Aim —
Please render the data below as a Markdown table with the columns No. and Content. Give each nonblank line its own numbered row, and leave out the blank lines.

Entries provided —
+===+

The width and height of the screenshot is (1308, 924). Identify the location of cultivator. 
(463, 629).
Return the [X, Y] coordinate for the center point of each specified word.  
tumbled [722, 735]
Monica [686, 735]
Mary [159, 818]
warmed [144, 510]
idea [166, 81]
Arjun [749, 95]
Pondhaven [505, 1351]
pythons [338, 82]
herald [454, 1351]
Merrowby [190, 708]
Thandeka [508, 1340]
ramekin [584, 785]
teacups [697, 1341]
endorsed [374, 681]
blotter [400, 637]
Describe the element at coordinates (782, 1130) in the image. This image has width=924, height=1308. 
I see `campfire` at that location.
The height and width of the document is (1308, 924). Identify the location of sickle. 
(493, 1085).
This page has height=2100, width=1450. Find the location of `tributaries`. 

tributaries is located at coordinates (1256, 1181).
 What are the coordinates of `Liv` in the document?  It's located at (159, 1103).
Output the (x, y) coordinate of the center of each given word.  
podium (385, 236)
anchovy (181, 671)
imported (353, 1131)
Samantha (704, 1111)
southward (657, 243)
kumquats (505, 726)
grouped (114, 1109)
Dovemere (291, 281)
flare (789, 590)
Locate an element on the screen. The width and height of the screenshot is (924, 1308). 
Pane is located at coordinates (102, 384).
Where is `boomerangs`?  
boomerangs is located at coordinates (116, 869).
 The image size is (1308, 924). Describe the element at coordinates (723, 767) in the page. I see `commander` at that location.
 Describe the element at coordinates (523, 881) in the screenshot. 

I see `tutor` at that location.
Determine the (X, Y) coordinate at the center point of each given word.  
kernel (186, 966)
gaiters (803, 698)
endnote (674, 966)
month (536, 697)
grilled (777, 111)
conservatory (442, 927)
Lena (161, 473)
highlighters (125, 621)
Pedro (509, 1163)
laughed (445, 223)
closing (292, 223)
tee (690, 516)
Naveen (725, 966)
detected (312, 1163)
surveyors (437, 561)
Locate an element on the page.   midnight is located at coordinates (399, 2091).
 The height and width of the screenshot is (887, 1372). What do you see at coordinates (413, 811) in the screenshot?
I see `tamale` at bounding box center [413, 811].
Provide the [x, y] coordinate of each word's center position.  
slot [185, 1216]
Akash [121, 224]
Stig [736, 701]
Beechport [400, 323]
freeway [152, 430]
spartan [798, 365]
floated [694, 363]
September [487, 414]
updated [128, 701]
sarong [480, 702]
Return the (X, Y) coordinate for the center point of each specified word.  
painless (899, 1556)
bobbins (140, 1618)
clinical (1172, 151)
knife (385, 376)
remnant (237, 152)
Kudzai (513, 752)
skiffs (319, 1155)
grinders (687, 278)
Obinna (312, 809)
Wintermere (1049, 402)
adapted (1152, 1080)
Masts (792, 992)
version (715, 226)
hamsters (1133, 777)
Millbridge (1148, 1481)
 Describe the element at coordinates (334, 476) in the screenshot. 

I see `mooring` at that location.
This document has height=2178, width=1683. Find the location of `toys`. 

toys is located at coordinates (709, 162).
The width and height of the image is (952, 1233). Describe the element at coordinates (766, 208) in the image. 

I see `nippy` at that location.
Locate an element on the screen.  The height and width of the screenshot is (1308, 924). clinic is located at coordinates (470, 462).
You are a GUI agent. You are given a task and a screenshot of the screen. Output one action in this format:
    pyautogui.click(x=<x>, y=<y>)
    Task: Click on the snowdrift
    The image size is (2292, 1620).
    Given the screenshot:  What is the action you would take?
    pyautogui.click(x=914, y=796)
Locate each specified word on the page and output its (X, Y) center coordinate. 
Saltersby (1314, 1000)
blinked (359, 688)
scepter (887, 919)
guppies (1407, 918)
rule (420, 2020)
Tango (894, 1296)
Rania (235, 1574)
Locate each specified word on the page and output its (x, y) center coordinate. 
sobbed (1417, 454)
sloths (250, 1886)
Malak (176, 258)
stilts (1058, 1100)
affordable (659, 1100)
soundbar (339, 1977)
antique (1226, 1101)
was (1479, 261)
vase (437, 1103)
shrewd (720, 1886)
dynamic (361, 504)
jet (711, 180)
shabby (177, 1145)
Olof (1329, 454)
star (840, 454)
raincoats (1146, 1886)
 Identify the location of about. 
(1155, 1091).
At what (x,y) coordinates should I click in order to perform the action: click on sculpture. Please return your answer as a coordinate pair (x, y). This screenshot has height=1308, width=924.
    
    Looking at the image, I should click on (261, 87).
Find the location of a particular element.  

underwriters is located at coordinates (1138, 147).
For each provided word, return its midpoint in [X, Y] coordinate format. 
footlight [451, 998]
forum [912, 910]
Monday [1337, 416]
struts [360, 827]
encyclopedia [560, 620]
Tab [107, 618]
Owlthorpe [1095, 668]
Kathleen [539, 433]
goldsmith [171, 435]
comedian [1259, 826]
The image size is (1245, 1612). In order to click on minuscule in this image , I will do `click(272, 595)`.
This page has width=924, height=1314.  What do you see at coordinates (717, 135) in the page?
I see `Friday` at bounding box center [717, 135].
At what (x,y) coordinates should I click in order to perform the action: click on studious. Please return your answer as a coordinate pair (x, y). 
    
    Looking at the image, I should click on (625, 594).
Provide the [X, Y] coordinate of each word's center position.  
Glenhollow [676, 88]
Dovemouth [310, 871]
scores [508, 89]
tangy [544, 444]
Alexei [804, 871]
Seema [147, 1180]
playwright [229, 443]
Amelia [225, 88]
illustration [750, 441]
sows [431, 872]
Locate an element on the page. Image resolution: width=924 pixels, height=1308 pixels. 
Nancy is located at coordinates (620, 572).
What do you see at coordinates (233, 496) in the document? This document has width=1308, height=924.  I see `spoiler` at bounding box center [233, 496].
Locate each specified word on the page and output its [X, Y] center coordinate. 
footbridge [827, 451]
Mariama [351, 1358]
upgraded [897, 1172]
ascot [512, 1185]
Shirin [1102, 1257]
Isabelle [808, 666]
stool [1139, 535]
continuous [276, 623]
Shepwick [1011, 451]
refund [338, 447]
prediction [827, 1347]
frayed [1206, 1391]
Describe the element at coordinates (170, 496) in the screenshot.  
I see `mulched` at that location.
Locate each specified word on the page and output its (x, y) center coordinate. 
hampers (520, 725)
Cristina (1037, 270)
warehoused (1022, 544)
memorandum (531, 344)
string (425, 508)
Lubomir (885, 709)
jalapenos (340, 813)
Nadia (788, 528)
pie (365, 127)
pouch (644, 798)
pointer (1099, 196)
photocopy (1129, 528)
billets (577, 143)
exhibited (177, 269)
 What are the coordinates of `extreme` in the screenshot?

+===+

Answer for this exercise —
| No. | Content |
|---|---|
| 1 | The width and height of the screenshot is (1308, 924). Identify the location of cultivator.  |
| 2 | (463, 629). |
| 3 | Return the [X, Y] coordinate for the center point of each specified word.   |
| 4 | tumbled [722, 735] |
| 5 | Monica [686, 735] |
| 6 | Mary [159, 818] |
| 7 | warmed [144, 510] |
| 8 | idea [166, 81] |
| 9 | Arjun [749, 95] |
| 10 | Pondhaven [505, 1351] |
| 11 | pythons [338, 82] |
| 12 | herald [454, 1351] |
| 13 | Merrowby [190, 708] |
| 14 | Thandeka [508, 1340] |
| 15 | ramekin [584, 785] |
| 16 | teacups [697, 1341] |
| 17 | endorsed [374, 681] |
| 18 | blotter [400, 637] |
| 19 | Describe the element at coordinates (782, 1130) in the image. This image has width=924, height=1308.  |
| 20 | I see `campfire` at that location. |
| 21 | The height and width of the document is (1308, 924). Identify the location of sickle.  |
| 22 | (493, 1085). |
| 23 | This page has height=2100, width=1450. Find the location of `tributaries`.  |
| 24 | tributaries is located at coordinates (1256, 1181). |
| 25 |  What are the coordinates of `Liv` in the document?  It's located at (159, 1103). |
| 26 | Output the (x, y) coordinate of the center of each given word.   |
| 27 | podium (385, 236) |
| 28 | anchovy (181, 671) |
| 29 | imported (353, 1131) |
| 30 | Samantha (704, 1111) |
| 31 | southward (657, 243) |
| 32 | kumquats (505, 726) |
| 33 | grouped (114, 1109) |
| 34 | Dovemere (291, 281) |
| 35 | flare (789, 590) |
| 36 | Locate an element on the screen. The width and height of the screenshot is (924, 1308).  |
| 37 | Pane is located at coordinates (102, 384). |
| 38 | Where is `boomerangs`?   |
| 39 | boomerangs is located at coordinates (116, 869). |
| 40 |  The image size is (1308, 924). Describe the element at coordinates (723, 767) in the page. I see `commander` at that location. |
| 41 |  Describe the element at coordinates (523, 881) in the screenshot.  |
| 42 | I see `tutor` at that location. |
| 43 | Determine the (X, Y) coordinate at the center point of each given word.   |
| 44 | kernel (186, 966) |
| 45 | gaiters (803, 698) |
| 46 | endnote (674, 966) |
| 47 | month (536, 697) |
| 48 | grilled (777, 111) |
| 49 | conservatory (442, 927) |
| 50 | Lena (161, 473) |
| 51 | highlighters (125, 621) |
| 52 | Pedro (509, 1163) |
| 53 | laughed (445, 223) |
| 54 | closing (292, 223) |
| 55 | tee (690, 516) |
| 56 | Naveen (725, 966) |
| 57 | detected (312, 1163) |
| 58 | surveyors (437, 561) |
| 59 | Locate an element on the page.   midnight is located at coordinates (399, 2091). |
| 60 |  The height and width of the screenshot is (887, 1372). What do you see at coordinates (413, 811) in the screenshot? |
| 61 | I see `tamale` at bounding box center [413, 811]. |
| 62 | Provide the [x, y] coordinate of each word's center position.   |
| 63 | slot [185, 1216] |
| 64 | Akash [121, 224] |
| 65 | Stig [736, 701] |
| 66 | Beechport [400, 323] |
| 67 | freeway [152, 430] |
| 68 | spartan [798, 365] |
| 69 | floated [694, 363] |
| 70 | September [487, 414] |
| 71 | updated [128, 701] |
| 72 | sarong [480, 702] |
| 73 | Return the (X, Y) coordinate for the center point of each specified word.   |
| 74 | painless (899, 1556) |
| 75 | bobbins (140, 1618) |
| 76 | clinical (1172, 151) |
| 77 | knife (385, 376) |
| 78 | remnant (237, 152) |
| 79 | Kudzai (513, 752) |
| 80 | skiffs (319, 1155) |
| 81 | grinders (687, 278) |
| 82 | Obinna (312, 809) |
| 83 | Wintermere (1049, 402) |
| 84 | adapted (1152, 1080) |
| 85 | Masts (792, 992) |
| 86 | version (715, 226) |
| 87 | hamsters (1133, 777) |
| 88 | Millbridge (1148, 1481) |
| 89 |  Describe the element at coordinates (334, 476) in the screenshot.  |
| 90 | I see `mooring` at that location. |
| 91 | This document has height=2178, width=1683. Find the location of `toys`.  |
| 92 | toys is located at coordinates (709, 162). |
| 93 | The width and height of the image is (952, 1233). Describe the element at coordinates (766, 208) in the image.  |
| 94 | I see `nippy` at that location. |
| 95 | Locate an element on the screen.  The height and width of the screenshot is (1308, 924). clinic is located at coordinates (470, 462). |
| 96 | You are a GUI agent. You are given a task and a screenshot of the screen. Output one action in this format: |
| 97 |     pyautogui.click(x=<x>, y=<y>) |
| 98 |     Task: Click on the snowdrift |
| 99 |     The image size is (2292, 1620). |
| 100 |     Given the screenshot:  What is the action you would take? |
| 101 |     pyautogui.click(x=914, y=796) |
| 102 | Locate each specified word on the page and output its (X, Y) center coordinate.  |
| 103 | Saltersby (1314, 1000) |
| 104 | blinked (359, 688) |
| 105 | scepter (887, 919) |
| 106 | guppies (1407, 918) |
| 107 | rule (420, 2020) |
| 108 | Tango (894, 1296) |
| 109 | Rania (235, 1574) |
| 110 | Locate each specified word on the page and output its (x, y) center coordinate.  |
| 111 | sobbed (1417, 454) |
| 112 | sloths (250, 1886) |
| 113 | Malak (176, 258) |
| 114 | stilts (1058, 1100) |
| 115 | affordable (659, 1100) |
| 116 | soundbar (339, 1977) |
| 117 | antique (1226, 1101) |
| 118 | was (1479, 261) |
| 119 | vase (437, 1103) |
| 120 | shrewd (720, 1886) |
| 121 | dynamic (361, 504) |
| 122 | jet (711, 180) |
| 123 | shabby (177, 1145) |
| 124 | Olof (1329, 454) |
| 125 | star (840, 454) |
| 126 | raincoats (1146, 1886) |
| 127 |  Identify the location of about.  |
| 128 | (1155, 1091). |
| 129 | At what (x,y) coordinates should I click in order to perform the action: click on sculpture. Please return your answer as a coordinate pair (x, y). This screenshot has height=1308, width=924. |
| 130 |     Looking at the image, I should click on (261, 87). |
| 131 | Find the location of a particular element.   |
| 132 | underwriters is located at coordinates (1138, 147). |
| 133 | For each provided word, return its midpoint in [X, Y] coordinate format.  |
| 134 | footlight [451, 998] |
| 135 | forum [912, 910] |
| 136 | Monday [1337, 416] |
| 137 | struts [360, 827] |
| 138 | encyclopedia [560, 620] |
| 139 | Tab [107, 618] |
| 140 | Owlthorpe [1095, 668] |
| 141 | Kathleen [539, 433] |
| 142 | goldsmith [171, 435] |
| 143 | comedian [1259, 826] |
| 144 | The image size is (1245, 1612). In order to click on minuscule in this image , I will do `click(272, 595)`. |
| 145 | This page has width=924, height=1314.  What do you see at coordinates (717, 135) in the page? |
| 146 | I see `Friday` at bounding box center [717, 135]. |
| 147 | At what (x,y) coordinates should I click in order to perform the action: click on studious. Please return your answer as a coordinate pair (x, y).  |
| 148 |     Looking at the image, I should click on (625, 594). |
| 149 | Provide the [X, Y] coordinate of each word's center position.   |
| 150 | Glenhollow [676, 88] |
| 151 | Dovemouth [310, 871] |
| 152 | scores [508, 89] |
| 153 | tangy [544, 444] |
| 154 | Alexei [804, 871] |
| 155 | Seema [147, 1180] |
| 156 | playwright [229, 443] |
| 157 | Amelia [225, 88] |
| 158 | illustration [750, 441] |
| 159 | sows [431, 872] |
| 160 | Locate an element on the page. Image resolution: width=924 pixels, height=1308 pixels.  |
| 161 | Nancy is located at coordinates (620, 572). |
| 162 | What do you see at coordinates (233, 496) in the document? This document has width=1308, height=924.  I see `spoiler` at bounding box center [233, 496]. |
| 163 | Locate each specified word on the page and output its [X, Y] center coordinate.  |
| 164 | footbridge [827, 451] |
| 165 | Mariama [351, 1358] |
| 166 | upgraded [897, 1172] |
| 167 | ascot [512, 1185] |
| 168 | Shirin [1102, 1257] |
| 169 | Isabelle [808, 666] |
| 170 | stool [1139, 535] |
| 171 | continuous [276, 623] |
| 172 | Shepwick [1011, 451] |
| 173 | refund [338, 447] |
| 174 | prediction [827, 1347] |
| 175 | frayed [1206, 1391] |
| 176 | Describe the element at coordinates (170, 496) in the screenshot.   |
| 177 | I see `mulched` at that location. |
| 178 | Locate each specified word on the page and output its (x, y) center coordinate.  |
| 179 | hampers (520, 725) |
| 180 | Cristina (1037, 270) |
| 181 | warehoused (1022, 544) |
| 182 | memorandum (531, 344) |
| 183 | string (425, 508) |
| 184 | Lubomir (885, 709) |
| 185 | jalapenos (340, 813) |
| 186 | Nadia (788, 528) |
| 187 | pie (365, 127) |
| 188 | pouch (644, 798) |
| 189 | pointer (1099, 196) |
| 190 | photocopy (1129, 528) |
| 191 | billets (577, 143) |
| 192 | exhibited (177, 269) |
| 193 |  What are the coordinates of `extreme` in the screenshot? |